* [DATA EXTRACTS]
- Opening Delimiter -

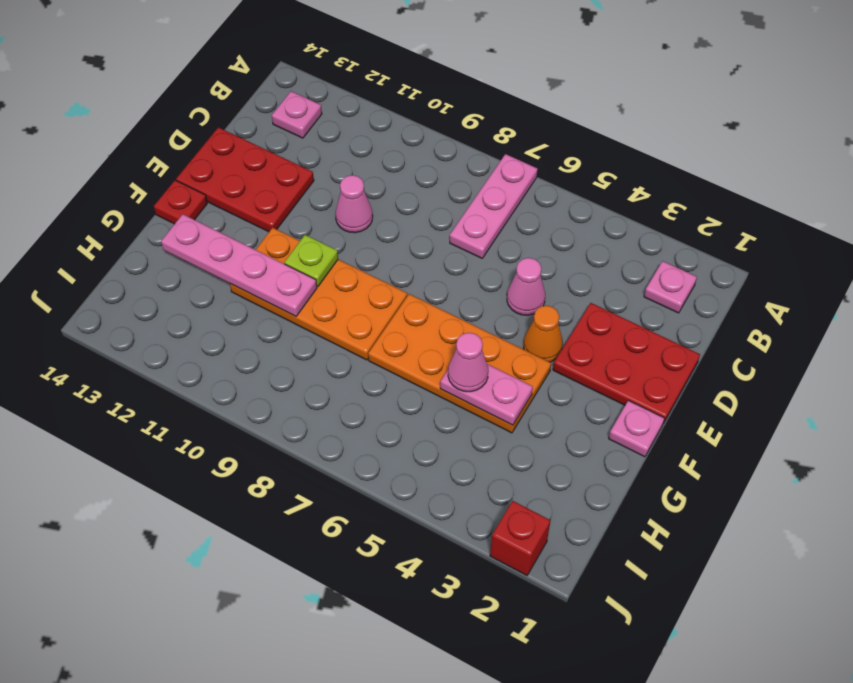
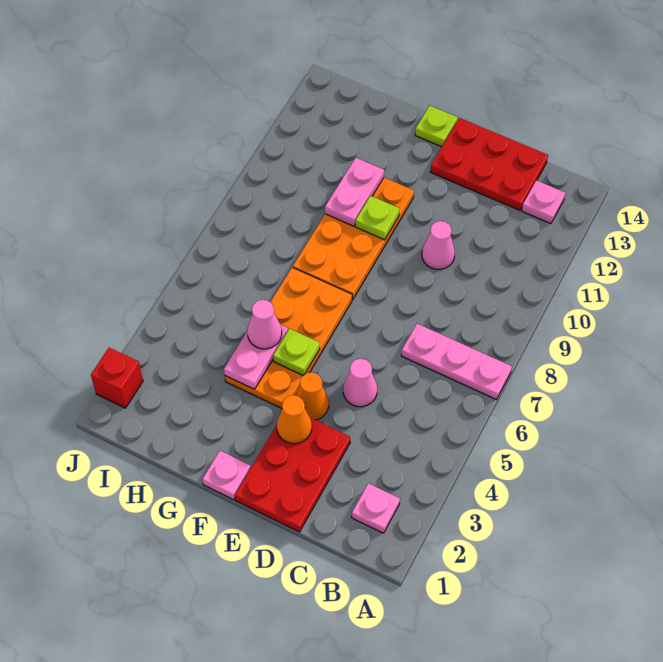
red plate D12:E14 level 1 -> red plate C13:E14 level 1
none -> orange cone E3 level 2
none -> lime plate F5 level 2
red plate F14 level 1 -> lime plate F14 level 1
pink plate G10:G13 level 2 -> pink plate G10:G11 level 2

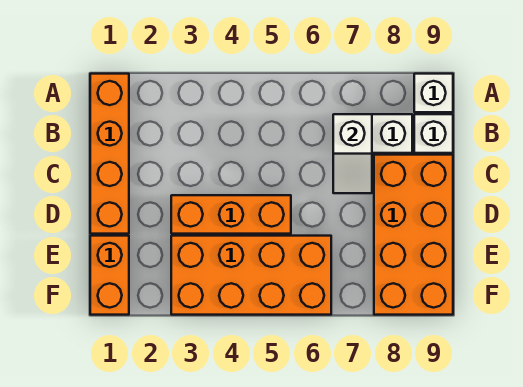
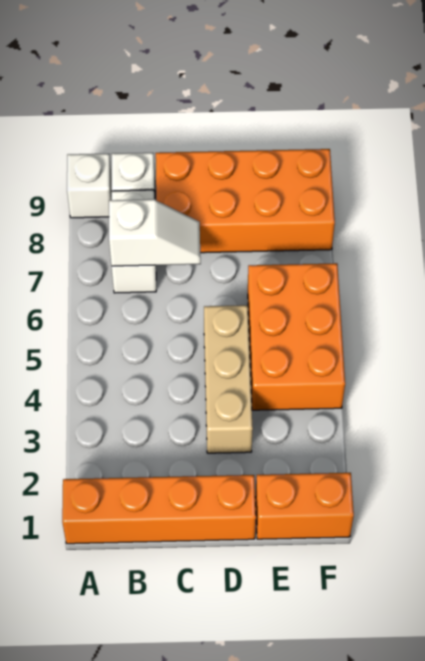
orange brick D3:D5 level 1 -> tan brick D3:D5 level 1
orange brick E3:F6 level 1 -> orange brick E4:F6 level 1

- Closing Delimiter -

* [EXERCISE INSTRUCTIONS] Pictures aside, return all of the material exactly as written.

* [SOLUTION TO THIS PROBLEM]
red plate D12:E14 level 1 -> red plate C13:E14 level 1
none -> orange cone E3 level 2
none -> lime plate F5 level 2
red plate F14 level 1 -> lime plate F14 level 1
pink plate G10:G13 level 2 -> pink plate G10:G11 level 2

orange brick D3:D5 level 1 -> tan brick D3:D5 level 1
orange brick E3:F6 level 1 -> orange brick E4:F6 level 1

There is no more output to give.